◆ **What you will do**: Produce as output only the lines below starting at the line with "C104: 4.7uF (3V3, DGND)" and continuing through the line with "X102: 25MHz (XI, XO) -> 20MHz (XI, XO)", each one exactly as written.

┏━━

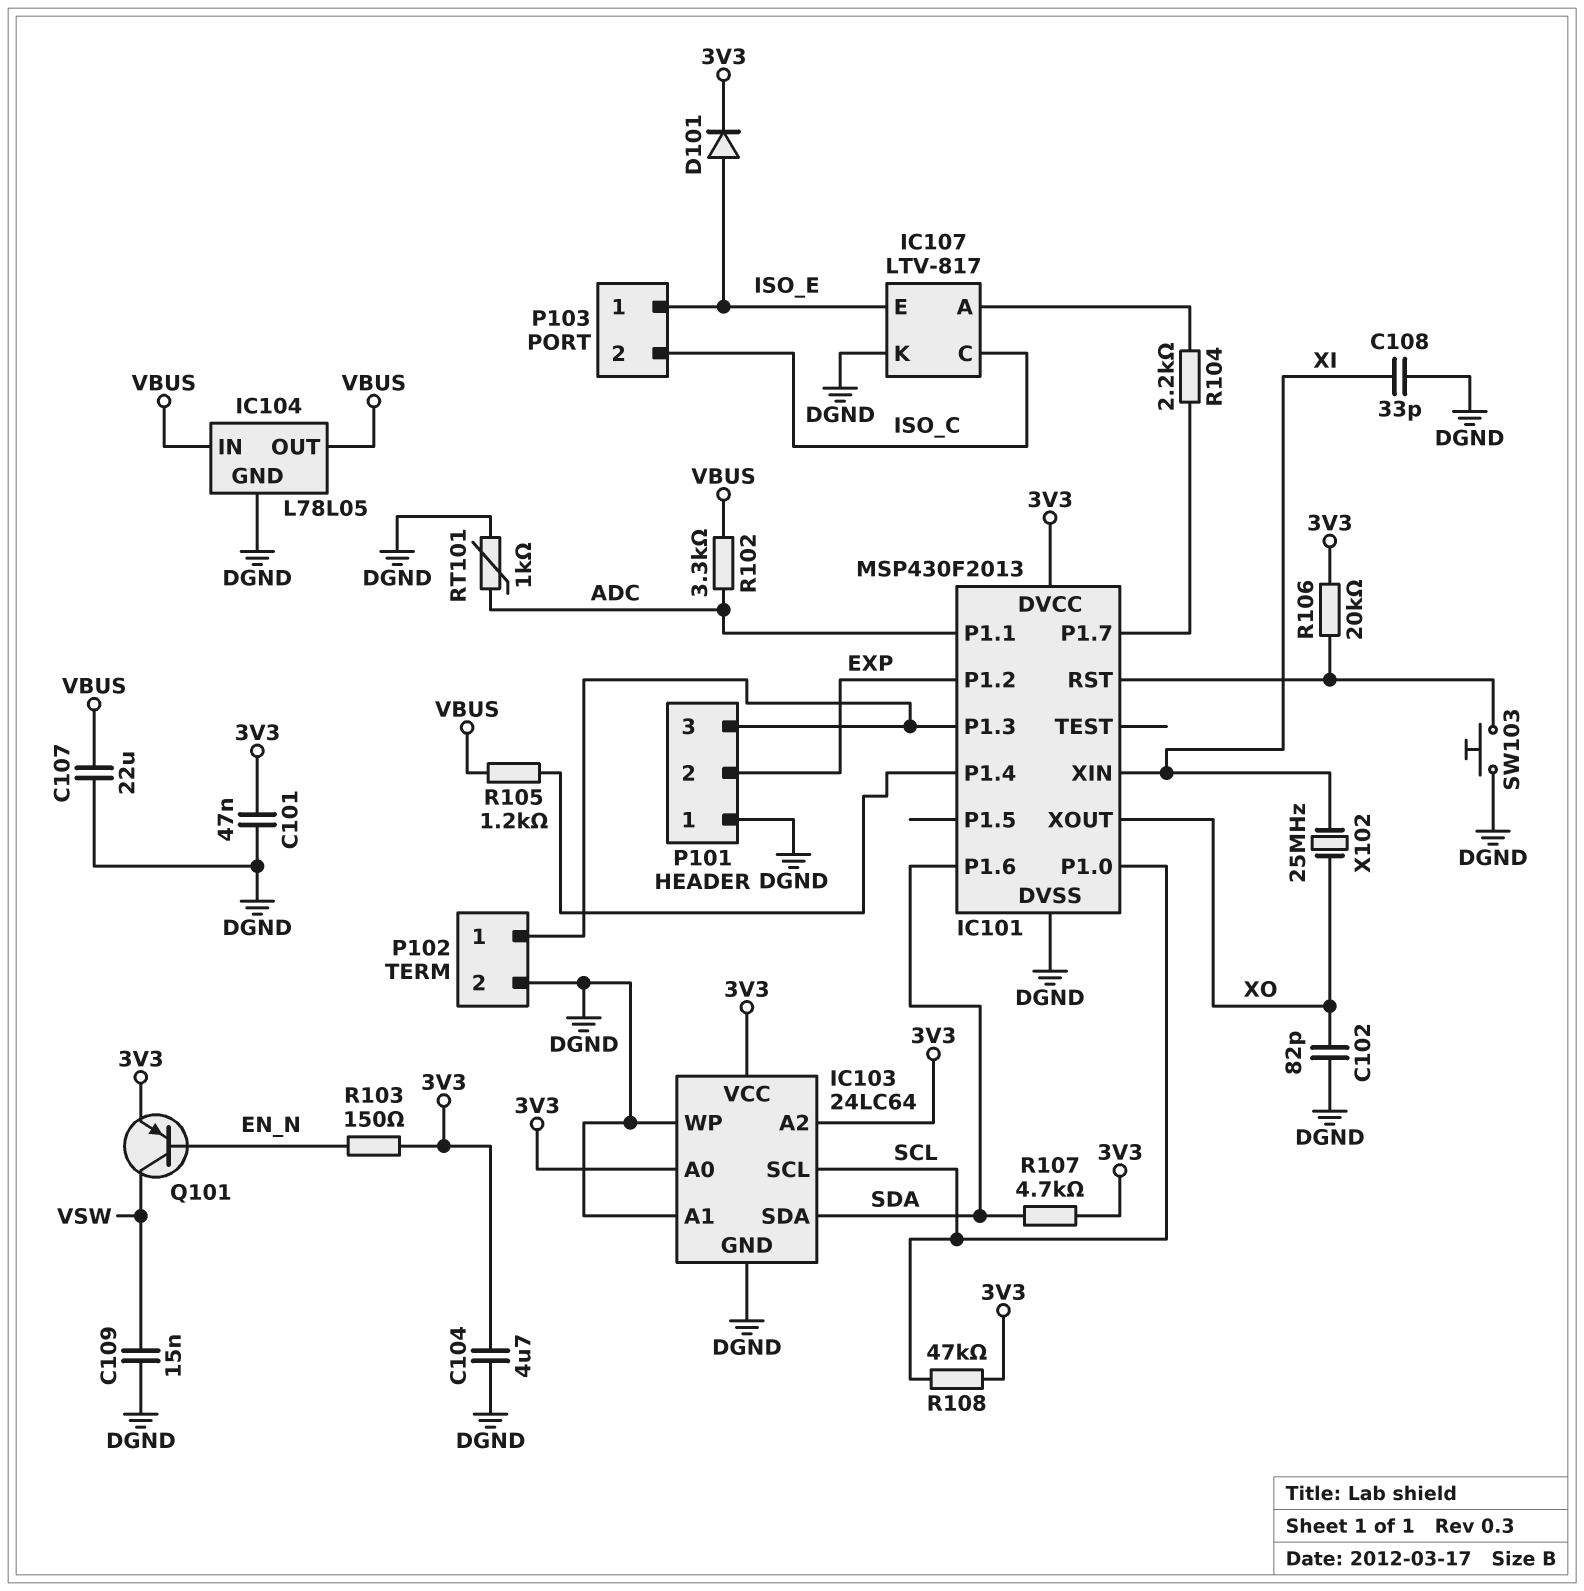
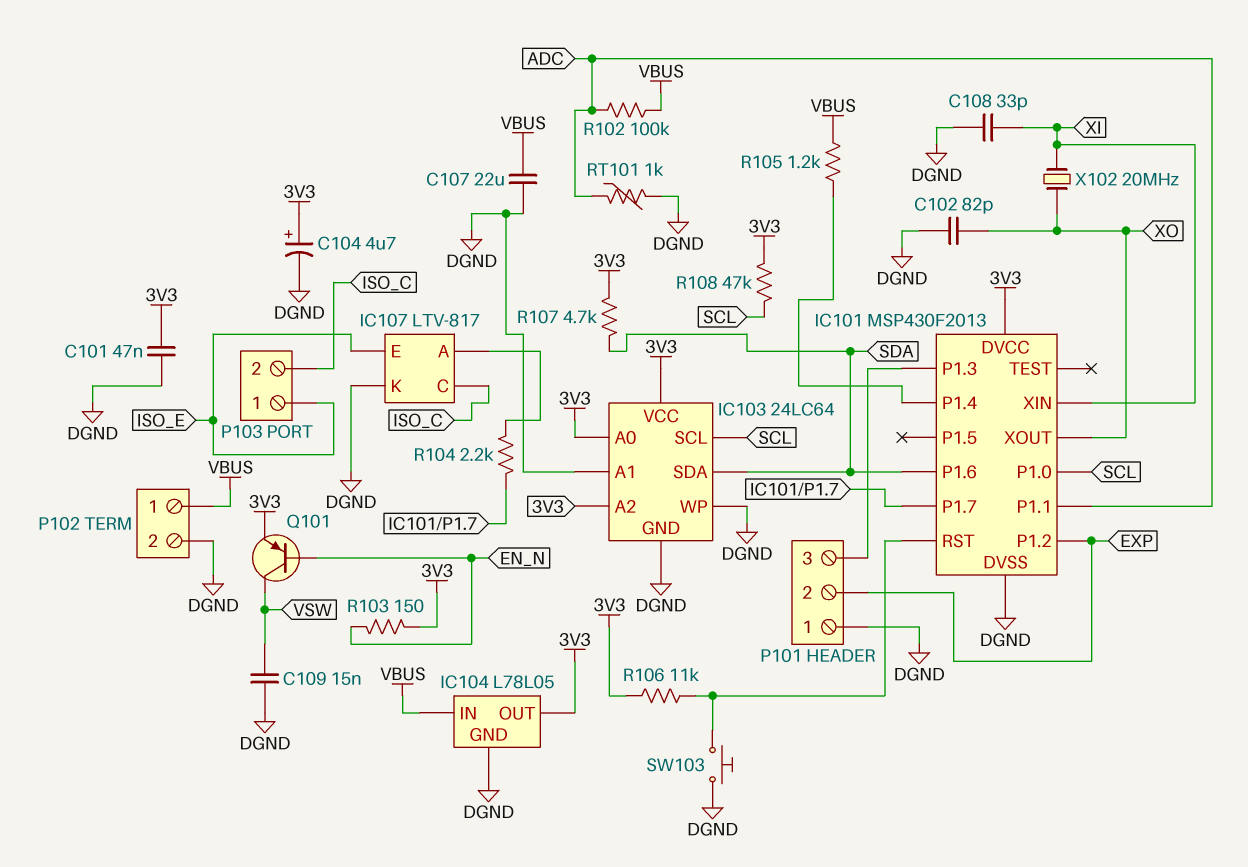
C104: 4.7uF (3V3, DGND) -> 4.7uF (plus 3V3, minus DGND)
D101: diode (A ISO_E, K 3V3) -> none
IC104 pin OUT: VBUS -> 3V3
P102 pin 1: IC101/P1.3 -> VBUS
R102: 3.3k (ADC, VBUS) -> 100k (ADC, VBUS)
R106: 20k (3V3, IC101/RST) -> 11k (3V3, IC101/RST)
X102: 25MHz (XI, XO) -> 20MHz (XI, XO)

┗━━
┏━━

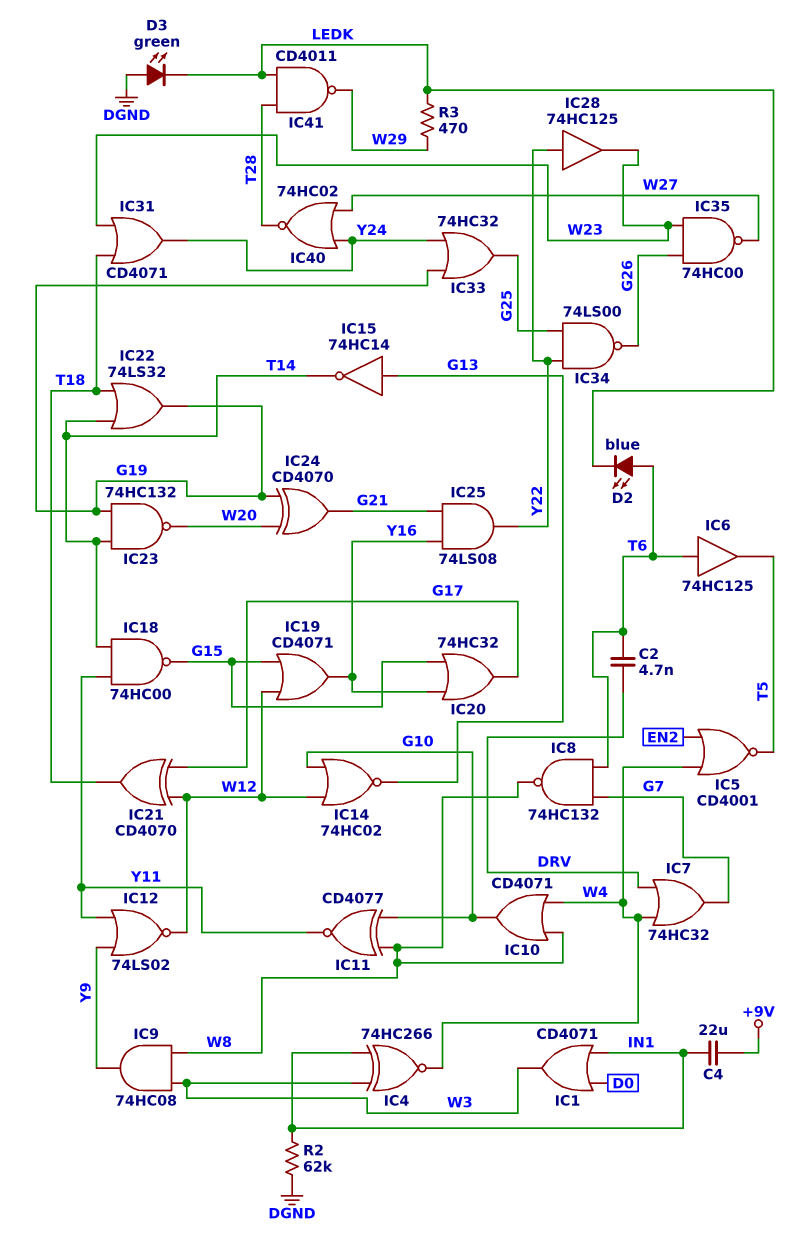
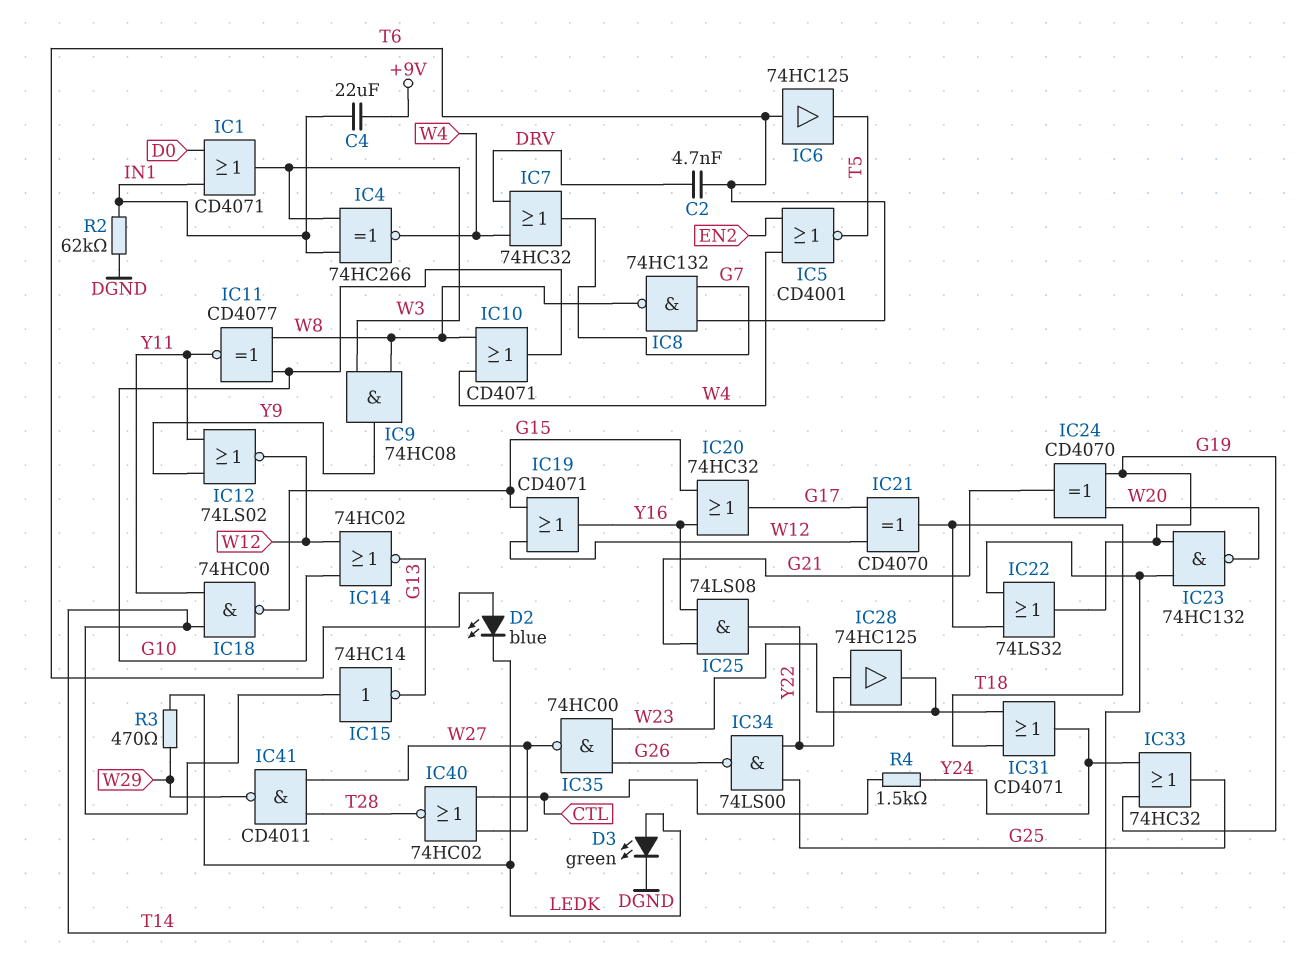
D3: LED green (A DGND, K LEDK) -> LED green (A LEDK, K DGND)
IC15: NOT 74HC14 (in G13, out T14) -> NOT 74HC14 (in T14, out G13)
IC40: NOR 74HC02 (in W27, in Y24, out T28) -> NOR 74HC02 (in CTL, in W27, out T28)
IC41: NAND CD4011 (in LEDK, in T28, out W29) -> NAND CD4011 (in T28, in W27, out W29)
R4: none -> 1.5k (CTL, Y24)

┗━━
┏━━

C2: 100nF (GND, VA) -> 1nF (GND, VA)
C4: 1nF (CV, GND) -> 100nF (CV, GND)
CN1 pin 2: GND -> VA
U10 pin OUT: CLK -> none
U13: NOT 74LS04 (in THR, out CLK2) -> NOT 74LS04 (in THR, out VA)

┗━━

◆ **Response area**:
C104: 4.7uF (3V3, DGND) -> 4.7uF (plus 3V3, minus DGND)
D101: diode (A ISO_E, K 3V3) -> none
IC104 pin OUT: VBUS -> 3V3
P102 pin 1: IC101/P1.3 -> VBUS
R102: 3.3k (ADC, VBUS) -> 100k (ADC, VBUS)
R106: 20k (3V3, IC101/RST) -> 11k (3V3, IC101/RST)
X102: 25MHz (XI, XO) -> 20MHz (XI, XO)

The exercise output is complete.